Action item: In the data below, one line contains "C5: 150uF (plus" and a later one contains "D6: none -> schottky BAT54 (A N004, K VA)". Print both, with every line between them, exactly and alone.

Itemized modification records
+-------+
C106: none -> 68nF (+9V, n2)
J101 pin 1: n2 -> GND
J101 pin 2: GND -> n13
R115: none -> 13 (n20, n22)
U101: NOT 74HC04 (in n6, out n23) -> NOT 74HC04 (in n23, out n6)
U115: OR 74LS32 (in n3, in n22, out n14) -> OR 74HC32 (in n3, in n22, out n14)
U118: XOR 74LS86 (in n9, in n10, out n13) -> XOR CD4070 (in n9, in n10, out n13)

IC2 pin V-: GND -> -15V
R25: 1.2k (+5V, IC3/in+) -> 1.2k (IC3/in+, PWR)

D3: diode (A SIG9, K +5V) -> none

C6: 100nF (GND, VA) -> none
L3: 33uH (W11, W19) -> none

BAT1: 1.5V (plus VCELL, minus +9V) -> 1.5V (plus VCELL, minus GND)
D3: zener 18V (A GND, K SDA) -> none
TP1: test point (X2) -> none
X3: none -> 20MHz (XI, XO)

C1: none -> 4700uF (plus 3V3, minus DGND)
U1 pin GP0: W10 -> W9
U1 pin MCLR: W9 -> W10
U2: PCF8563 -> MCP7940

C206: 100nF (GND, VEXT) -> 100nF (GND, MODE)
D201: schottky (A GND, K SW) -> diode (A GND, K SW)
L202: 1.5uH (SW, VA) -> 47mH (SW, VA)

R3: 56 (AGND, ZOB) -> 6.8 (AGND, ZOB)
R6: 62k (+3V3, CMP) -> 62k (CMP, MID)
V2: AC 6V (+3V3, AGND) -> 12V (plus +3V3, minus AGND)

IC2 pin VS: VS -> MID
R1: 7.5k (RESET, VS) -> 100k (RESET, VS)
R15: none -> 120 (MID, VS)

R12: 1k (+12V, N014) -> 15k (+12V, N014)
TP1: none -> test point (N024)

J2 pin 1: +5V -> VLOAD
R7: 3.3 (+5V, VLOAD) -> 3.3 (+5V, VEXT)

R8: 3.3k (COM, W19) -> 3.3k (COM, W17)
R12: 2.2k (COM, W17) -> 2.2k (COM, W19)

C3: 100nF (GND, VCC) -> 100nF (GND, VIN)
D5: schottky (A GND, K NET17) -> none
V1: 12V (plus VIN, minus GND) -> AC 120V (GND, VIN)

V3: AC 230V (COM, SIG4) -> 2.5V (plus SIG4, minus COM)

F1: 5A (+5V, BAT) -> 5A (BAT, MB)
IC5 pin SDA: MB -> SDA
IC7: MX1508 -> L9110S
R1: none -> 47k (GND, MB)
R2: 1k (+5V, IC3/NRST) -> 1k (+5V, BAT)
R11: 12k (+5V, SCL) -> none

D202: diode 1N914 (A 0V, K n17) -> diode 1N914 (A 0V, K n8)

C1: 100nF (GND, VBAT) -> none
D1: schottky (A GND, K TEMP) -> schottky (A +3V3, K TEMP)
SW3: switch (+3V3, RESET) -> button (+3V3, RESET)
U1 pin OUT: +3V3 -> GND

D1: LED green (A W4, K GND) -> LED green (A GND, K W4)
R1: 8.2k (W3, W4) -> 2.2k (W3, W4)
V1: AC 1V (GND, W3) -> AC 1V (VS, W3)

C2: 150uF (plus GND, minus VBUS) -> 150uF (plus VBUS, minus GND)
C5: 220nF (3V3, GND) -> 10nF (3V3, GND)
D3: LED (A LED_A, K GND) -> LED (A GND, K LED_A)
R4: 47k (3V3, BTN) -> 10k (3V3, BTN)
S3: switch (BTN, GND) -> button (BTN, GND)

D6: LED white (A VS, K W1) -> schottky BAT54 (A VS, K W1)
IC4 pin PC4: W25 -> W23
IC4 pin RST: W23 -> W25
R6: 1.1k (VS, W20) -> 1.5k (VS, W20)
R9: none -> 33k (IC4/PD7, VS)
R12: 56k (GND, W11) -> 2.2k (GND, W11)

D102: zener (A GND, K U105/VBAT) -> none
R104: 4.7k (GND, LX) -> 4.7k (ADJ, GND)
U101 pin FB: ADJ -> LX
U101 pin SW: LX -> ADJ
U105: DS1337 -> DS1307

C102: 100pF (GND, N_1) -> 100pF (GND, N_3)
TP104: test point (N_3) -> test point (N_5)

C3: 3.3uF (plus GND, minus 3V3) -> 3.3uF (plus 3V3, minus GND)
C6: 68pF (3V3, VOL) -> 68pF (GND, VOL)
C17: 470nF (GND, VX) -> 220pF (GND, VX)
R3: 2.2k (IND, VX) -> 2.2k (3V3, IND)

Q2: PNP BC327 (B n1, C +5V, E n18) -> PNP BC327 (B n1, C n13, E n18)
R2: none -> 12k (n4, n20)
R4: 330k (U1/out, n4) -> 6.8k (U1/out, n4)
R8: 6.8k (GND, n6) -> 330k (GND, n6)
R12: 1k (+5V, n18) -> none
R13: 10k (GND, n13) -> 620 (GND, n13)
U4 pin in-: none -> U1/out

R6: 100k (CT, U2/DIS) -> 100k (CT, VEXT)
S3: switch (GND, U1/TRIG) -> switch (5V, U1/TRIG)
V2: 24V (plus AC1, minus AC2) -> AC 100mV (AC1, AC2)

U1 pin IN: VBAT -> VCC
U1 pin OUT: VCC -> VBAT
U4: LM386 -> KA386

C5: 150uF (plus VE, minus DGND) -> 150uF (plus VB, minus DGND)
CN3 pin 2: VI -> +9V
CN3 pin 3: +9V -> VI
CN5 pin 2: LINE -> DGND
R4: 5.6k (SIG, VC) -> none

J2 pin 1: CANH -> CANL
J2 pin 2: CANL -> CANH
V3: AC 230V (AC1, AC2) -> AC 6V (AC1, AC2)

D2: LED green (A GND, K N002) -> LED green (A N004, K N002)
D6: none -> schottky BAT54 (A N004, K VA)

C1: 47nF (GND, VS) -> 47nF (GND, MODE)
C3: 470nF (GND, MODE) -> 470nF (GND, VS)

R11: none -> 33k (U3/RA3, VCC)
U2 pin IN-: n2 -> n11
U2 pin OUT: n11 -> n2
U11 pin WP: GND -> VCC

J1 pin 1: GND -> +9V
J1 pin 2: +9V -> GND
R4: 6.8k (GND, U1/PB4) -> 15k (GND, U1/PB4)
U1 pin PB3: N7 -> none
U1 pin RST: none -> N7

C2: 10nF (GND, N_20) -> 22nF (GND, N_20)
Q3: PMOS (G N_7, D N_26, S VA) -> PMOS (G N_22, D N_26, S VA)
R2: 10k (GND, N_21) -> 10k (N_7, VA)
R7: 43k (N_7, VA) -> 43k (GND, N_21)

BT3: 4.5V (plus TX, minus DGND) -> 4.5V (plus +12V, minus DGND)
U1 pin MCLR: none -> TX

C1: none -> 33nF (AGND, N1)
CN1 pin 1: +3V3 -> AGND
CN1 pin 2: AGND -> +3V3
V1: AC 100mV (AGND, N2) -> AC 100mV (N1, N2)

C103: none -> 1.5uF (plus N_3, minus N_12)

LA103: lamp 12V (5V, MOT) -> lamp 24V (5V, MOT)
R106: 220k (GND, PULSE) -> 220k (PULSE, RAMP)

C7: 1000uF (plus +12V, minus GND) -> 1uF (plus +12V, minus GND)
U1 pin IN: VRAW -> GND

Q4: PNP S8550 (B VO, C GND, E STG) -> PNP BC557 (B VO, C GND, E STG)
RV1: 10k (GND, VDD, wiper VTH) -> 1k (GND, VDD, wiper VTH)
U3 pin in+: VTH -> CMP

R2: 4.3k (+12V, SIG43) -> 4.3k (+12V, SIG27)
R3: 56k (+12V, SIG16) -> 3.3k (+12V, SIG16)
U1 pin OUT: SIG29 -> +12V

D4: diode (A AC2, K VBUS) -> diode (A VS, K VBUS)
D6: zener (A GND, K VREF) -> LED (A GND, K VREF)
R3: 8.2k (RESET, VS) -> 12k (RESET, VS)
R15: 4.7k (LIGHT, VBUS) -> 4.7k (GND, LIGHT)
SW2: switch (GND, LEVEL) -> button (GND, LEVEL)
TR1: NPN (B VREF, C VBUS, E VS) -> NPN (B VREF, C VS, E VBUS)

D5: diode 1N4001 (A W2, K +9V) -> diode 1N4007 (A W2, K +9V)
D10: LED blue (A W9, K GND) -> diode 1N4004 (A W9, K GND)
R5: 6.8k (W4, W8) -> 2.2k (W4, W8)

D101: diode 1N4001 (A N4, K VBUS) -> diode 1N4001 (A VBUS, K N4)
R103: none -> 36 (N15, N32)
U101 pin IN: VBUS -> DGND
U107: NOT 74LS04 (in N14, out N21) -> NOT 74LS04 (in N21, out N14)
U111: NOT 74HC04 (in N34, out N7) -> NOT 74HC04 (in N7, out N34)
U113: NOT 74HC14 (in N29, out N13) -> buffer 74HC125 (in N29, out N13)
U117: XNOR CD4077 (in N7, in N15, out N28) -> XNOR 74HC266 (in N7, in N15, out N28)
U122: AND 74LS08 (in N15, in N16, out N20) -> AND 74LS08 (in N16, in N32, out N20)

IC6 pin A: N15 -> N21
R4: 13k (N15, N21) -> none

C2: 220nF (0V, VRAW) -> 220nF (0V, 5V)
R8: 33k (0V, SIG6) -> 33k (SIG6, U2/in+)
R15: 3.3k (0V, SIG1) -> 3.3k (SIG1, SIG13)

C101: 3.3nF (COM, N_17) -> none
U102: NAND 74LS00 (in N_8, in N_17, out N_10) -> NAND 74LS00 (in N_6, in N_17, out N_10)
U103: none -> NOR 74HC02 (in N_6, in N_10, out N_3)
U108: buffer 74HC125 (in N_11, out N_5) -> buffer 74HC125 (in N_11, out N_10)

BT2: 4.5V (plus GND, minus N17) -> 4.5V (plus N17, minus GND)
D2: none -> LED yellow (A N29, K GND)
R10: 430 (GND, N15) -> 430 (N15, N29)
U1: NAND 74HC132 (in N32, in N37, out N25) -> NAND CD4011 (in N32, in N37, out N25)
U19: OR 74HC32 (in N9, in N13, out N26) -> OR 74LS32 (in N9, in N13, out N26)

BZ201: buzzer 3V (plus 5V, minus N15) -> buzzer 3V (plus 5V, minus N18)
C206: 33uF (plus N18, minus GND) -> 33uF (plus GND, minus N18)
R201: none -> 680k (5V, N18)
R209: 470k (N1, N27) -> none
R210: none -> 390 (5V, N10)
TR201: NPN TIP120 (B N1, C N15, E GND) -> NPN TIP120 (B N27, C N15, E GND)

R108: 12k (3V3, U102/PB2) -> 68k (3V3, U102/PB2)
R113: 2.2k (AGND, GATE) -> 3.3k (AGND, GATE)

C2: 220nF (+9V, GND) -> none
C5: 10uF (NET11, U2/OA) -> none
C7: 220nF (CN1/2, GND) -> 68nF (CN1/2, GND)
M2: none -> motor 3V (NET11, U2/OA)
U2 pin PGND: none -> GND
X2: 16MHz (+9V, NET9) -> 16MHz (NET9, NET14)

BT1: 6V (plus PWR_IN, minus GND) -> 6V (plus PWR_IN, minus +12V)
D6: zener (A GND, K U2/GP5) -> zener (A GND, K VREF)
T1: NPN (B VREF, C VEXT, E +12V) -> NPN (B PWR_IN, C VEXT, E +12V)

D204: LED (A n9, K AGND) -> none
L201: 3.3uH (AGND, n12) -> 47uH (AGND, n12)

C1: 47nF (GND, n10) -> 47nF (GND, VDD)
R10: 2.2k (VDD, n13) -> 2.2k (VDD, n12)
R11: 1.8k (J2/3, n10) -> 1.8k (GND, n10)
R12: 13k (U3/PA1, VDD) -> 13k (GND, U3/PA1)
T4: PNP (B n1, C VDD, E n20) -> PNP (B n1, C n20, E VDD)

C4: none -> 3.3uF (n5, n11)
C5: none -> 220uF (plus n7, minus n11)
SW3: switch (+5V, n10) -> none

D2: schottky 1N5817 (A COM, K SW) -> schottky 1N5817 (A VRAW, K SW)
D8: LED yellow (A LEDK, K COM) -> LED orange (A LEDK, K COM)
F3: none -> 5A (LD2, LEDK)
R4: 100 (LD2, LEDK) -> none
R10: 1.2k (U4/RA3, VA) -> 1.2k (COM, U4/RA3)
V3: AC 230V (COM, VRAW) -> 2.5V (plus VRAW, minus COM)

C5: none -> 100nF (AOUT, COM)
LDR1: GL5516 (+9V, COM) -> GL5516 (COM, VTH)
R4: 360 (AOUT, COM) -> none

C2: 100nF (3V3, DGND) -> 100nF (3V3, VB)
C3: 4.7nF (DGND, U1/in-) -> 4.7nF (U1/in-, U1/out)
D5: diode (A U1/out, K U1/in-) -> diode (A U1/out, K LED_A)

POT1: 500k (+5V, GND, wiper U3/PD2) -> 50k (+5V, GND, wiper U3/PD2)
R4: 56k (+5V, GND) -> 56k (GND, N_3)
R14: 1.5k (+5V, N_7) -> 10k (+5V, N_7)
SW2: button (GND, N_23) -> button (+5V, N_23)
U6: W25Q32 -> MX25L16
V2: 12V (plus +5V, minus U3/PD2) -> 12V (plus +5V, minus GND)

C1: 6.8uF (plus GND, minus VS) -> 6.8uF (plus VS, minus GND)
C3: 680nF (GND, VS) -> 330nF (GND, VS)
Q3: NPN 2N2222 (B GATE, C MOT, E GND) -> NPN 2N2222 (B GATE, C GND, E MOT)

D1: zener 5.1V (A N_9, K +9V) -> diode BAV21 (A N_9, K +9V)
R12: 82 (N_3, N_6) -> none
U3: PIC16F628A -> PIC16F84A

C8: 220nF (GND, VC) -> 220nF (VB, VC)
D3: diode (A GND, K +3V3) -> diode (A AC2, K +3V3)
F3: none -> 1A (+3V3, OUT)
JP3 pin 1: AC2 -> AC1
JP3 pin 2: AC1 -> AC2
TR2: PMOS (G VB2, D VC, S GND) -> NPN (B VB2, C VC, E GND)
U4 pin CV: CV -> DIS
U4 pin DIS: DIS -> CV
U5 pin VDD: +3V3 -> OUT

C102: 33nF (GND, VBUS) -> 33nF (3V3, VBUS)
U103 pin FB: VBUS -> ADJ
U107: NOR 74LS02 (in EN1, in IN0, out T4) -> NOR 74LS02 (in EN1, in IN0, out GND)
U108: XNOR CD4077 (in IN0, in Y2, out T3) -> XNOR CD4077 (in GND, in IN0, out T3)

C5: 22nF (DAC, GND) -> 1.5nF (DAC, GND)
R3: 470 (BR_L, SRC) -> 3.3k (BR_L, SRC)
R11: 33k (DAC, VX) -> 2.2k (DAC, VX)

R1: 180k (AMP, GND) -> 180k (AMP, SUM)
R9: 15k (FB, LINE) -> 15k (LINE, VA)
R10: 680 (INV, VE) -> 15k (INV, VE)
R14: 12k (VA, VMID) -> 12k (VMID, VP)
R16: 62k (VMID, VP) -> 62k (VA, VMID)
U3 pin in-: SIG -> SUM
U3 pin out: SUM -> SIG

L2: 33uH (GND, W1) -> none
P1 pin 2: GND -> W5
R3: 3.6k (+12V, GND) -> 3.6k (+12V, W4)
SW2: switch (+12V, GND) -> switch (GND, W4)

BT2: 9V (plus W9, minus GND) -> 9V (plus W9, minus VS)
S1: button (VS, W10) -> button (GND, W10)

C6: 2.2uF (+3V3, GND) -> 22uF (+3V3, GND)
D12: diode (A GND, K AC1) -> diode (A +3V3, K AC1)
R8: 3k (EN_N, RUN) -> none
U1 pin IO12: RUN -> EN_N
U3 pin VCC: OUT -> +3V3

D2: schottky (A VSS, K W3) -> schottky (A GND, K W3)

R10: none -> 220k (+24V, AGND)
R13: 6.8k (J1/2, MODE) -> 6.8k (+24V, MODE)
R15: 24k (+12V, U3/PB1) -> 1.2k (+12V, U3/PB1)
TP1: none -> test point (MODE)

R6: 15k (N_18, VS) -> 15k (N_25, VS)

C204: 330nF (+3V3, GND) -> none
+-------+
Answer to this exercise:
C5: 150uF (plus VE, minus DGND) -> 150uF (plus VB, minus DGND)
CN3 pin 2: VI -> +9V
CN3 pin 3: +9V -> VI
CN5 pin 2: LINE -> DGND
R4: 5.6k (SIG, VC) -> none

J2 pin 1: CANH -> CANL
J2 pin 2: CANL -> CANH
V3: AC 230V (AC1, AC2) -> AC 6V (AC1, AC2)

D2: LED green (A GND, K N002) -> LED green (A N004, K N002)
D6: none -> schottky BAT54 (A N004, K VA)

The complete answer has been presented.